Your task: Write out the line that contains "purple carrot: 6 -> 5" and every line after it through the end of the entries, exactly as given and with no other lines.

Given entries:
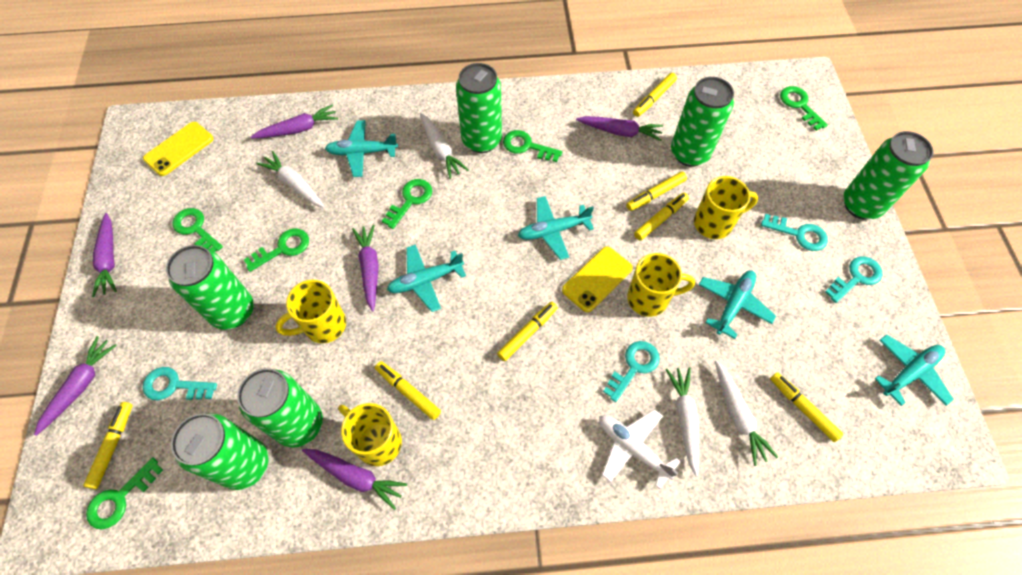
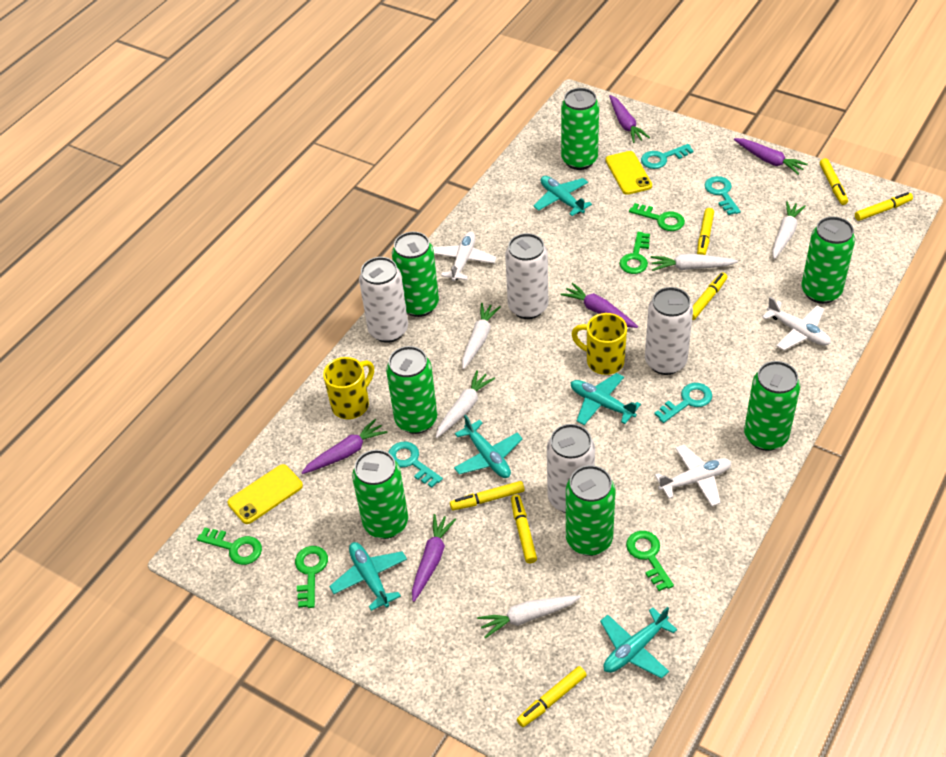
green can: 6 -> 7
green key: 6 -> 5
purple carrot: 6 -> 5
white can: 0 -> 4
white carrot: 4 -> 5
white plane: 1 -> 3
yellow mug: 4 -> 2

Result:
purple carrot: 6 -> 5
white can: 0 -> 4
white carrot: 4 -> 5
white plane: 1 -> 3
yellow mug: 4 -> 2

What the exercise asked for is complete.